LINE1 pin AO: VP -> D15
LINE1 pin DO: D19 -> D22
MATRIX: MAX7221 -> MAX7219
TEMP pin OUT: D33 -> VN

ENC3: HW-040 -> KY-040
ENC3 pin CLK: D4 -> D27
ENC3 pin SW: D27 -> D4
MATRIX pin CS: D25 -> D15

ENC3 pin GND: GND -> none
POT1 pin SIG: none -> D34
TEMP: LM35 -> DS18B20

··········

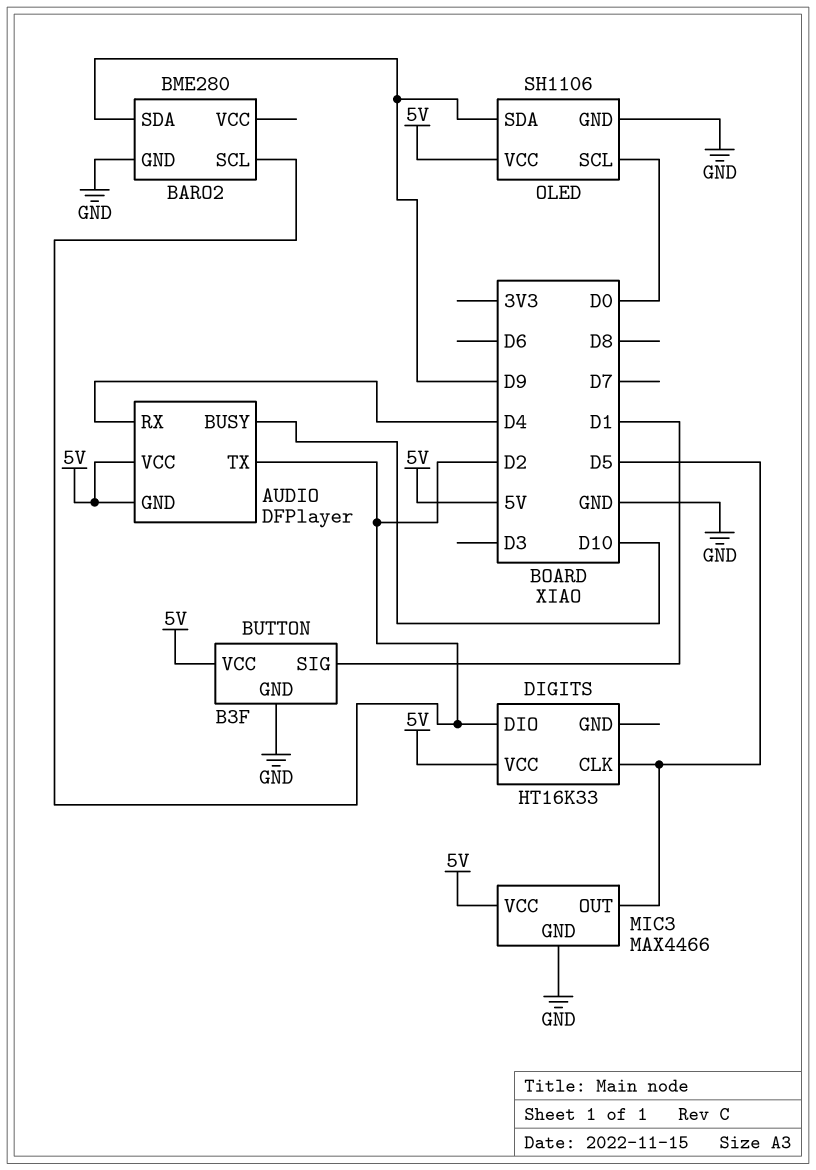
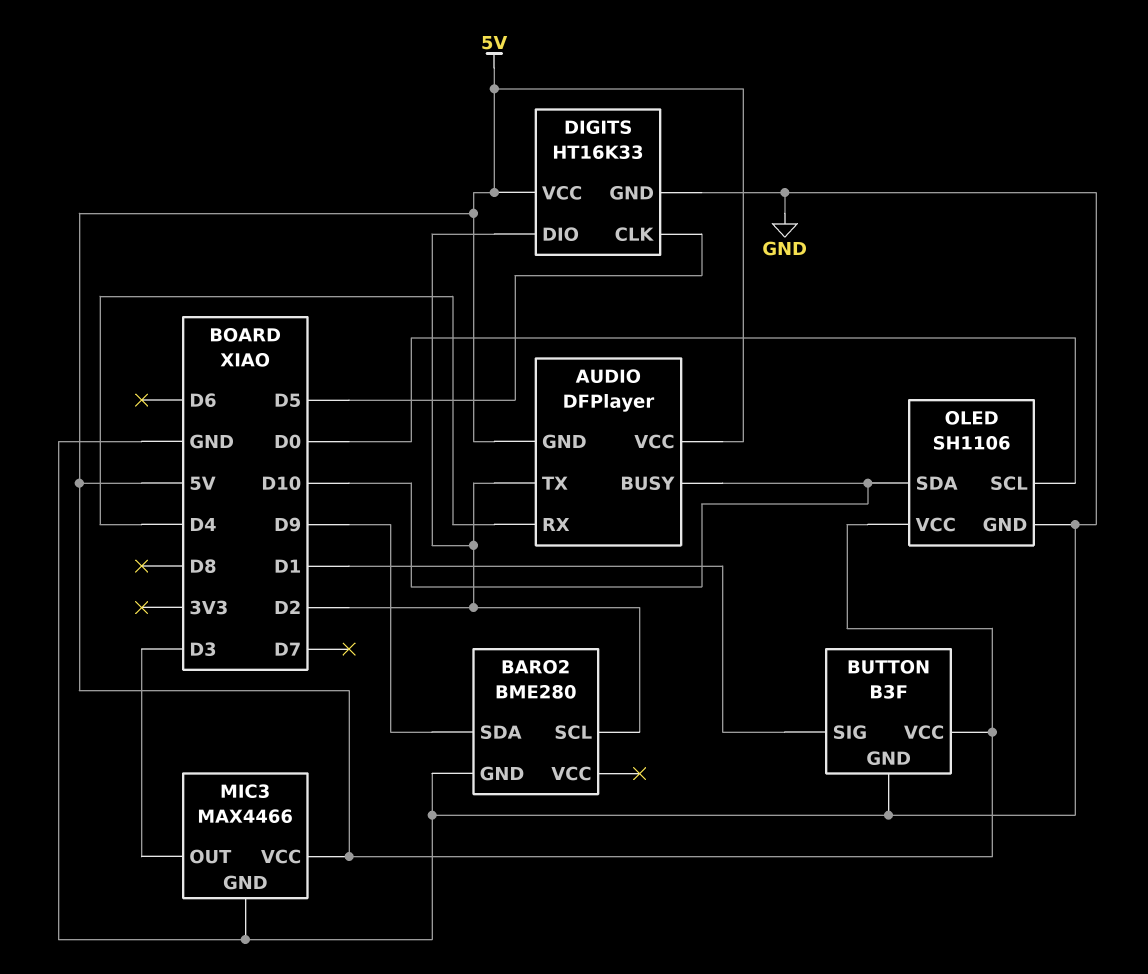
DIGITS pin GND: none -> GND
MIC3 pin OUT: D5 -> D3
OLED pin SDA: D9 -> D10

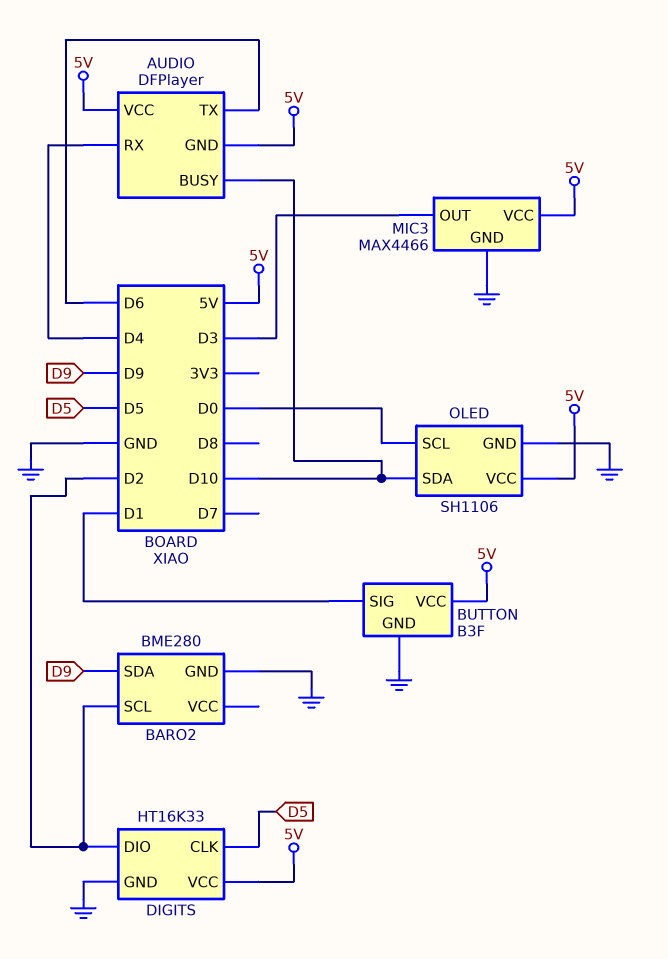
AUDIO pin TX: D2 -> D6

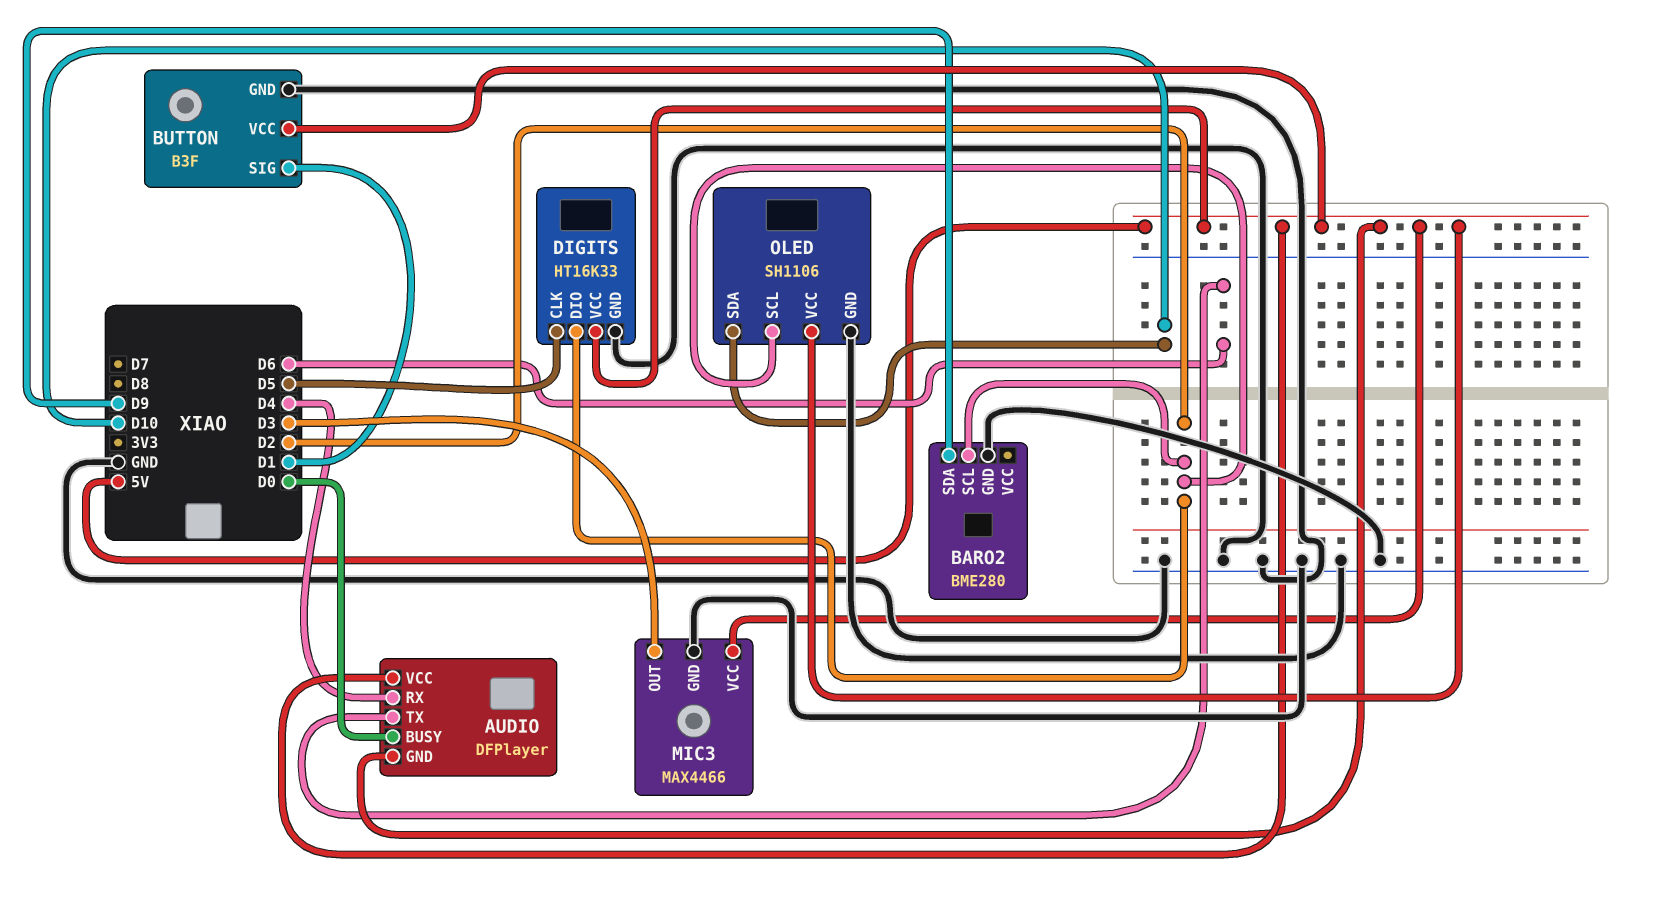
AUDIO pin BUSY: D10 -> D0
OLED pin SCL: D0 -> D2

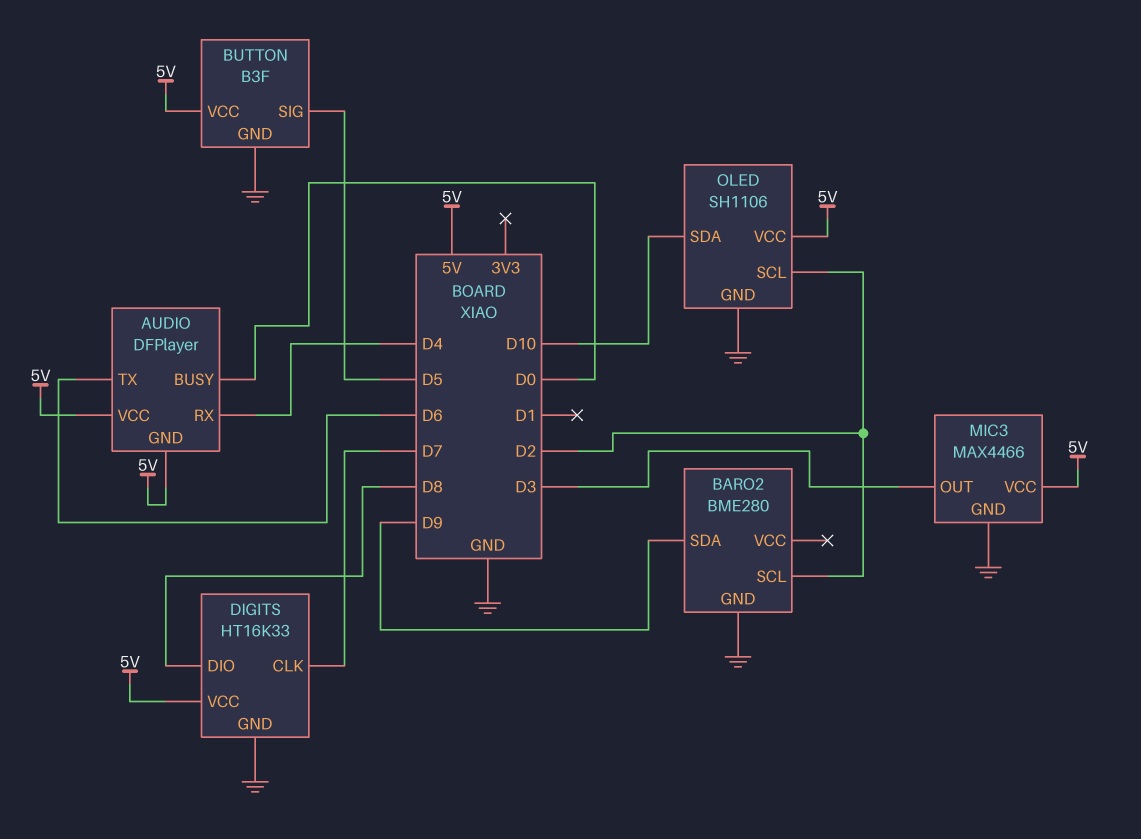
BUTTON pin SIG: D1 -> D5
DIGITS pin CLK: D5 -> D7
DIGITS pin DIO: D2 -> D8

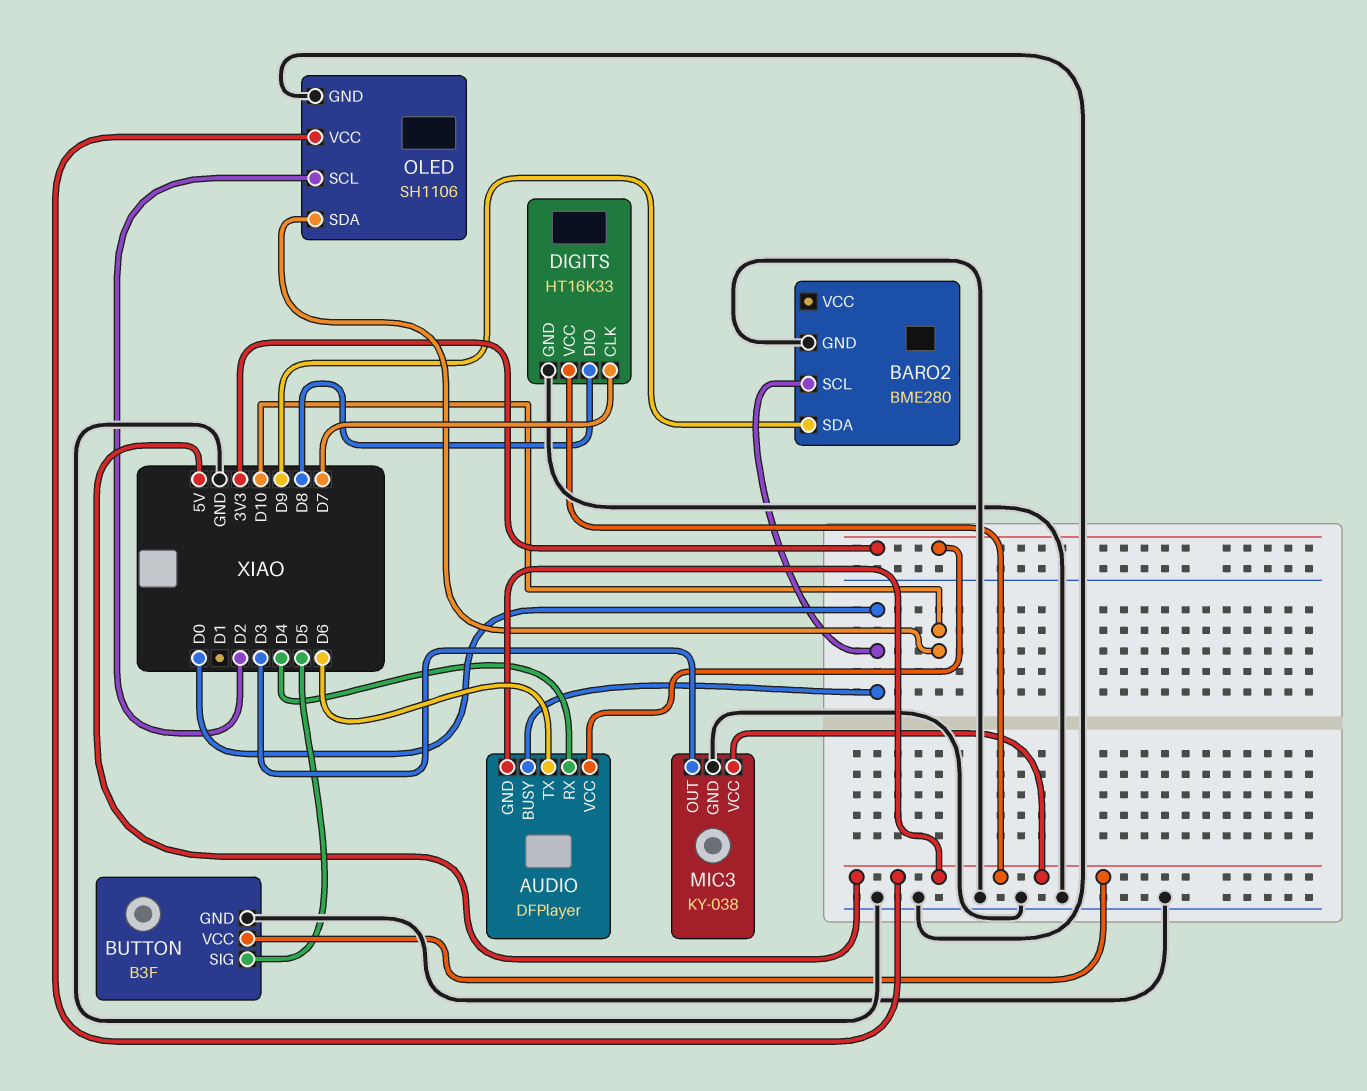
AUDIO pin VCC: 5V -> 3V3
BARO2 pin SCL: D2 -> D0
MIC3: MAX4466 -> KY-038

··········

Give again the stretch of the entries above that begins at the line with "DIGITS pin GND: none -> GND" and ends at the line with "MIC3: MAX4466 -> KY-038", word for word, with no pictures.

» **Solution**
DIGITS pin GND: none -> GND
MIC3 pin OUT: D5 -> D3
OLED pin SDA: D9 -> D10

AUDIO pin TX: D2 -> D6

AUDIO pin BUSY: D10 -> D0
OLED pin SCL: D0 -> D2

BUTTON pin SIG: D1 -> D5
DIGITS pin CLK: D5 -> D7
DIGITS pin DIO: D2 -> D8

AUDIO pin VCC: 5V -> 3V3
BARO2 pin SCL: D2 -> D0
MIC3: MAX4466 -> KY-038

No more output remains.